- WRITTEN TASK: Please rewrite the stretch of material from the line containing "Trace the roads" through the line containing "road 5 (motorway): [(416,511),(511,420)]", replacing "road class" with "road category" and leaving everything else unchanged.

- ENTRIES PROVIDED:
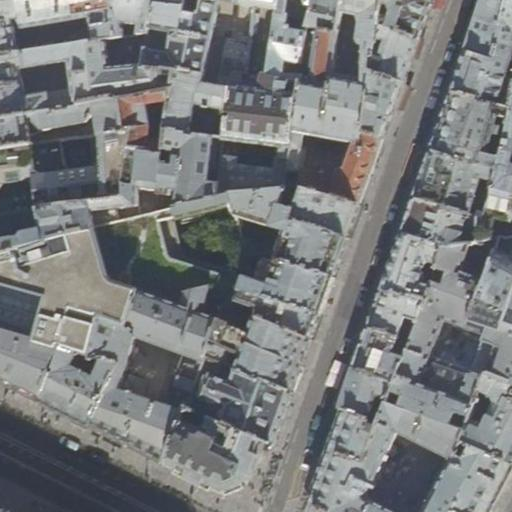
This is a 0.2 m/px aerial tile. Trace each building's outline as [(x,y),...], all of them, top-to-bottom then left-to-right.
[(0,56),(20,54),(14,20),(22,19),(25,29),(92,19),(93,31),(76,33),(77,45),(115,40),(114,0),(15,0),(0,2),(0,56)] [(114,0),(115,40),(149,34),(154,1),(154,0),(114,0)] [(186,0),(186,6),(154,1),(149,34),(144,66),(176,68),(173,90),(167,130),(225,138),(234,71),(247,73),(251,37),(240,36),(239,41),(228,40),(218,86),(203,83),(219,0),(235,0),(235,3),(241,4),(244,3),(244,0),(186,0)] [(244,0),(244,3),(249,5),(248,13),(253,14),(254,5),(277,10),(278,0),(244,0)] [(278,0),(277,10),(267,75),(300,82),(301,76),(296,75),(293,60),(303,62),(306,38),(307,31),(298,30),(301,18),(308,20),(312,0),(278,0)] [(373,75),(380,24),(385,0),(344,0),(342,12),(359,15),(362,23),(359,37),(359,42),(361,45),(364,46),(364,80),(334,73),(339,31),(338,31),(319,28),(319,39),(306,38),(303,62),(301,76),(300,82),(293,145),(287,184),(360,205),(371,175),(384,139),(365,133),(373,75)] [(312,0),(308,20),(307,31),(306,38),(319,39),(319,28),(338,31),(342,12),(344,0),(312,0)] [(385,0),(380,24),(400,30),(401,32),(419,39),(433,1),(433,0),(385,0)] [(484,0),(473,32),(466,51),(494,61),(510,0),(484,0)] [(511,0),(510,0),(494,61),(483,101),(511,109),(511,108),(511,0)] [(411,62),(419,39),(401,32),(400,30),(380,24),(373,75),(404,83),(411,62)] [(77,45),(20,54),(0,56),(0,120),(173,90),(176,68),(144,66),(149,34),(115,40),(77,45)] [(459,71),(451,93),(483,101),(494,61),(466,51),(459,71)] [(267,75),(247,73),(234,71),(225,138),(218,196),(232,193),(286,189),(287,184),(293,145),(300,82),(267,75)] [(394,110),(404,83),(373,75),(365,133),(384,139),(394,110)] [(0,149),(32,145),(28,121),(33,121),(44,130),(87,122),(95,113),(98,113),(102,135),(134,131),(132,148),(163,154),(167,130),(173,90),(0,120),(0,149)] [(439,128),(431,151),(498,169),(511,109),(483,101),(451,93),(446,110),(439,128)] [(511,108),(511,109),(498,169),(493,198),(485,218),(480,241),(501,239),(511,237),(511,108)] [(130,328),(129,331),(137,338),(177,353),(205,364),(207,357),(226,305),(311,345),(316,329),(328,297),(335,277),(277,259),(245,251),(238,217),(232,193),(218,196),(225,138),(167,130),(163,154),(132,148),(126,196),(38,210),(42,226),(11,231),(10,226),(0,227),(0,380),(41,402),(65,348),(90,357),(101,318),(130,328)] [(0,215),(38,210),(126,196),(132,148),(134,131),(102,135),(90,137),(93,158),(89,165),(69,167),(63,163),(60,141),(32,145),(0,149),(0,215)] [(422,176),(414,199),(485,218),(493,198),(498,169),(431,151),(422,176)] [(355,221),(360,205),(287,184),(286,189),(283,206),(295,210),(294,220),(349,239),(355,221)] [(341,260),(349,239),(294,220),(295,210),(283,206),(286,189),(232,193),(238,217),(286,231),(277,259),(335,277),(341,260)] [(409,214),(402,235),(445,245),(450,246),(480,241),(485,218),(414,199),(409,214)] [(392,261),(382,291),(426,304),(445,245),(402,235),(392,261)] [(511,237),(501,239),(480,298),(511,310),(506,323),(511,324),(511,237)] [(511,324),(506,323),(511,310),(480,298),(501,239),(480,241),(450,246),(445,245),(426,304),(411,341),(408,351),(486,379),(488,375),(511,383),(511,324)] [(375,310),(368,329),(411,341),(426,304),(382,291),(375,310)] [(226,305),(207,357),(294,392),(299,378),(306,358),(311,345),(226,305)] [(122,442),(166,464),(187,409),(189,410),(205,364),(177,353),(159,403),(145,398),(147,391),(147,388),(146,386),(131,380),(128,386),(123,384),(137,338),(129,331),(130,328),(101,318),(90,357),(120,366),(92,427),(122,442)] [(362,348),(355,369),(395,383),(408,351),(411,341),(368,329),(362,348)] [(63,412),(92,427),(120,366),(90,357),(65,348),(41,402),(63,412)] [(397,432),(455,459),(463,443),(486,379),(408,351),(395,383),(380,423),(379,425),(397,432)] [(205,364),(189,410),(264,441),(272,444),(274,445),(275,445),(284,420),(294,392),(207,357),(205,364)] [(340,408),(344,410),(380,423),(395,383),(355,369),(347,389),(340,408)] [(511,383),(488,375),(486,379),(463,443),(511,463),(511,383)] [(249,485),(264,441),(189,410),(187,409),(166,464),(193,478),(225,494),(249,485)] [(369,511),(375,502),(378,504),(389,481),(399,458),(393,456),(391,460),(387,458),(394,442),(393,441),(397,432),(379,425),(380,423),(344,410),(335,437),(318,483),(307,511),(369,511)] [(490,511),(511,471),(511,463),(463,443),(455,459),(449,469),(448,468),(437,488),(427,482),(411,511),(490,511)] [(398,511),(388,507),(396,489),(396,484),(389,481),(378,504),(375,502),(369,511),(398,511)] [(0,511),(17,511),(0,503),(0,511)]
==
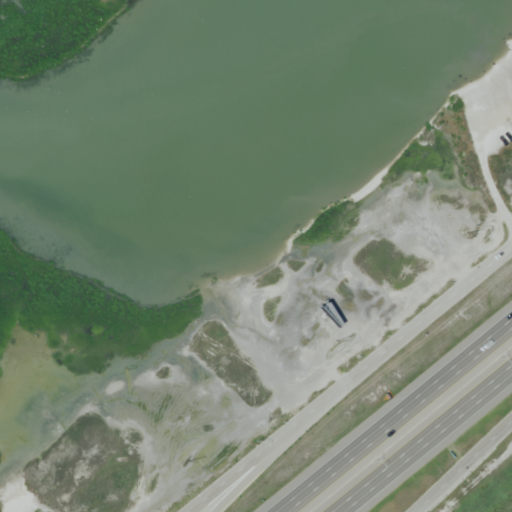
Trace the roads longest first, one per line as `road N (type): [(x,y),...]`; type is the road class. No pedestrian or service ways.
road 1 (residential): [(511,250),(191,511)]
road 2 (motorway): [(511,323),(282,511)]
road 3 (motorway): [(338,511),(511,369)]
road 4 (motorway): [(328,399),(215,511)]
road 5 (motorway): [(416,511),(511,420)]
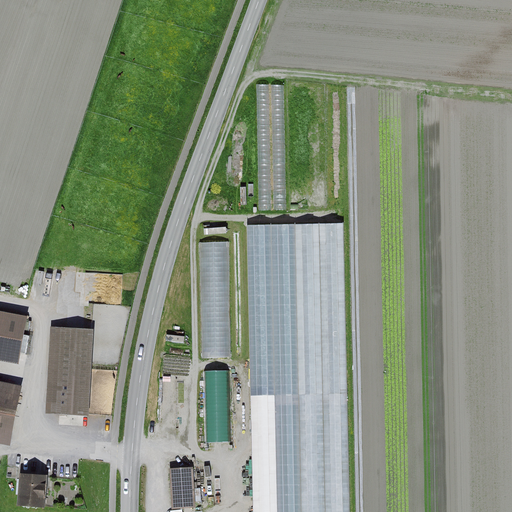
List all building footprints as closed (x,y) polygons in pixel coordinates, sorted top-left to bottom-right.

- EXPECTED ANSWER:
Trace the roads longest first, one per line as `road N (type): [(x,y),...]`; type is the road category. No pedestrian or service ways.
road 1 (residential): [(511,250),(191,511)]
road 2 (motorway): [(511,323),(282,511)]
road 3 (motorway): [(338,511),(511,369)]
road 4 (motorway): [(328,399),(215,511)]
road 5 (motorway): [(416,511),(511,420)]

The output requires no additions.